* **Exercise objective**: Copy each line below in which the string "turquoise" occurs.
- Opening Delimiter -
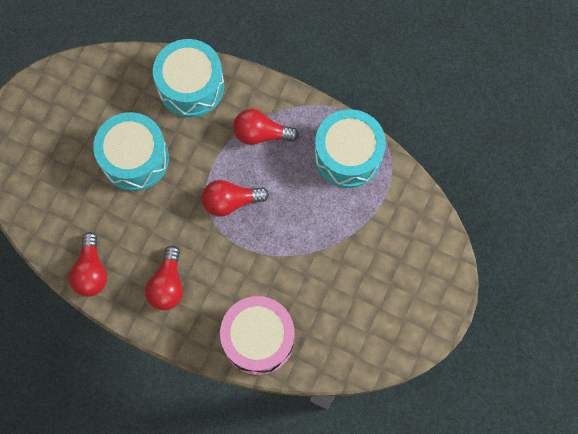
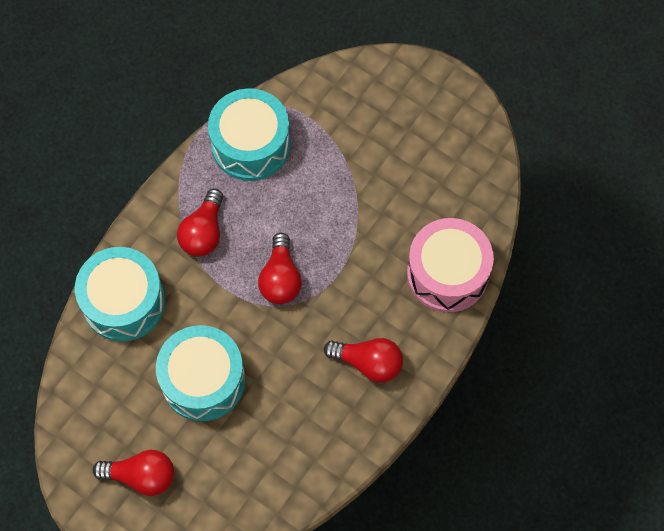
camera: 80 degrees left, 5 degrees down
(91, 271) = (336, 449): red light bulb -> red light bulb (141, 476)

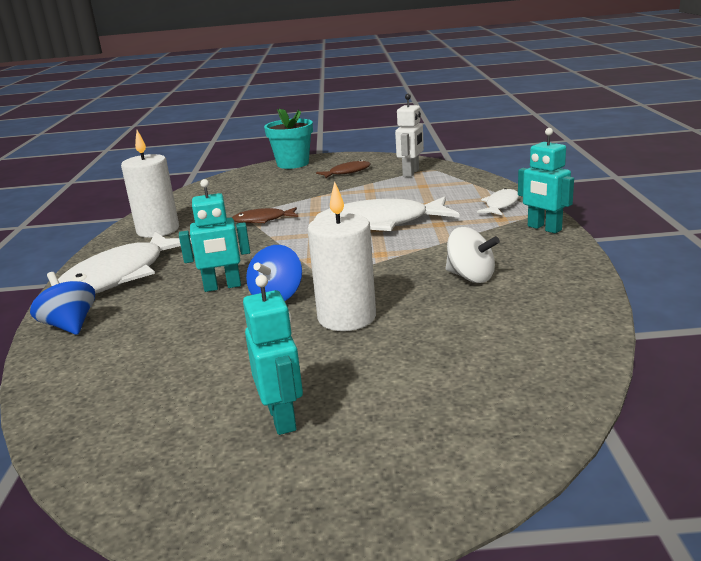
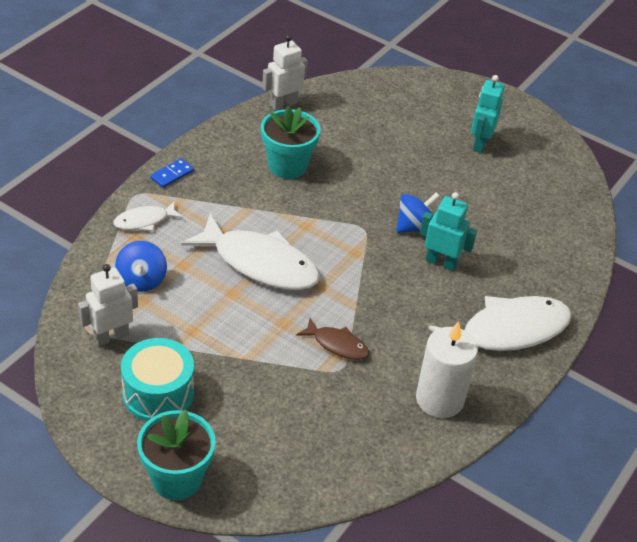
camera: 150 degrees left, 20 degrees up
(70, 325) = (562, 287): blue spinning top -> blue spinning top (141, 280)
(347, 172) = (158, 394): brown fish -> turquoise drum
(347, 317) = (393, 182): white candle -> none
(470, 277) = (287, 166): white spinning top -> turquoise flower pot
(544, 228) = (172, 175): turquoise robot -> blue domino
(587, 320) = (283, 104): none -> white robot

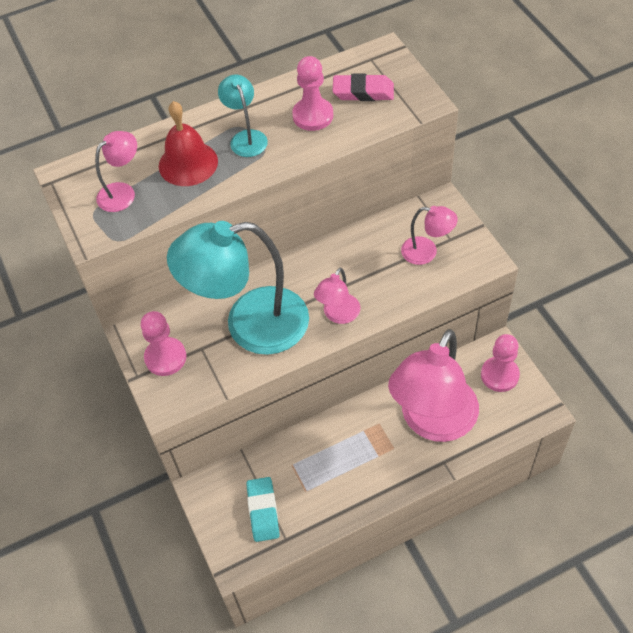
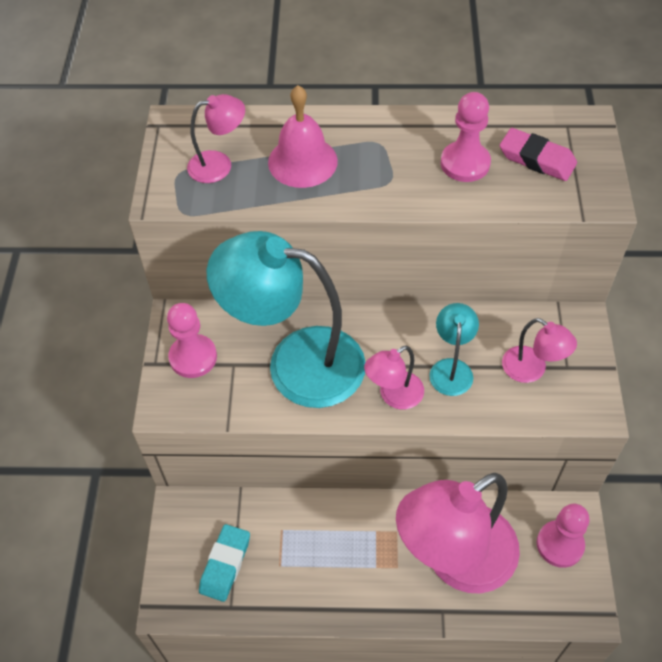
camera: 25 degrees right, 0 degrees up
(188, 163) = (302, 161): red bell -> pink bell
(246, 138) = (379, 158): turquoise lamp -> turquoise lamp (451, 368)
- Closing Delimiter -
* **Solution for this task**:
(347, 172) = (158, 394): brown fish -> turquoise drum
(470, 277) = (287, 166): white spinning top -> turquoise flower pot
(544, 228) = (172, 175): turquoise robot -> blue domino
(246, 138) = (379, 158): turquoise lamp -> turquoise lamp (451, 368)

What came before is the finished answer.